How to complete this task: Skip the pictures. Transcribe the rest of the data below without changing a word.

Object matching data:
# # # # #
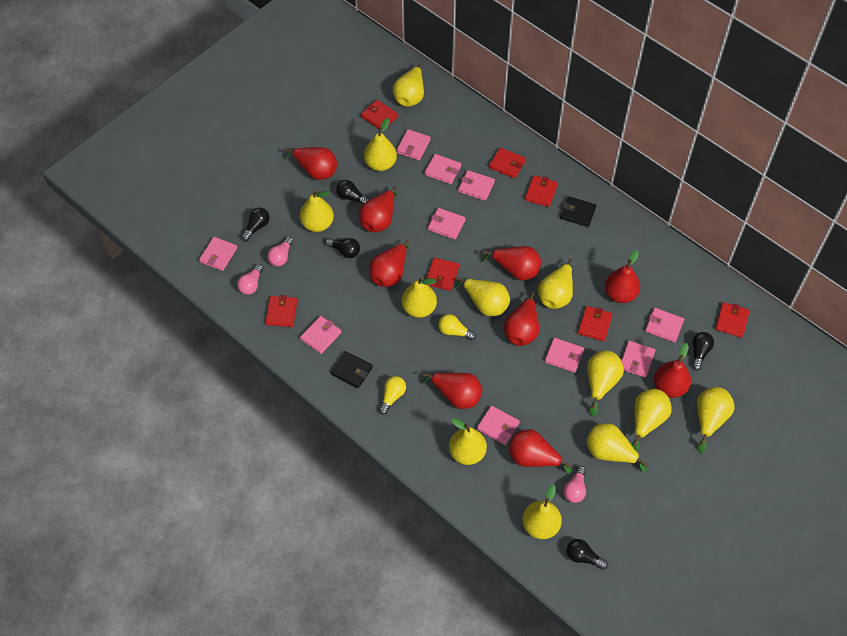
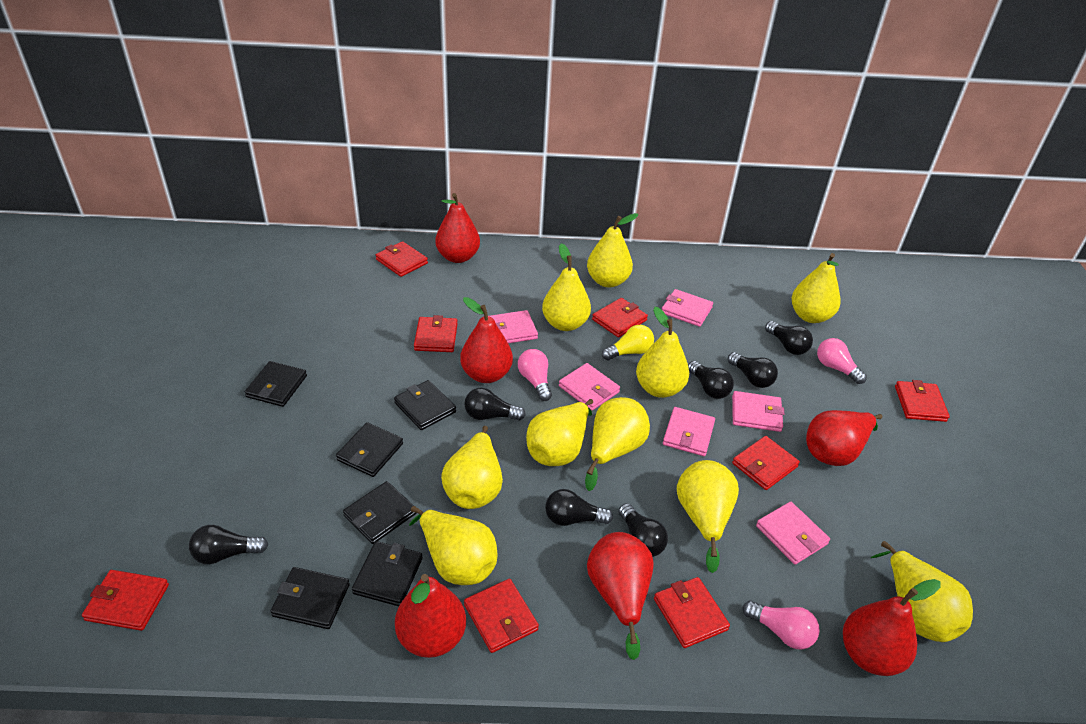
black light bulb: 5 -> 7
black wallet: 2 -> 6
pink wallet: 10 -> 6
red pear: 9 -> 6
red wallet: 7 -> 8
yellow light bulb: 2 -> 1
yellow pear: 12 -> 10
# # # # #
Answer space:
black light bulb: 5 -> 7
black wallet: 2 -> 6
pink wallet: 10 -> 6
red pear: 9 -> 6
red wallet: 7 -> 8
yellow light bulb: 2 -> 1
yellow pear: 12 -> 10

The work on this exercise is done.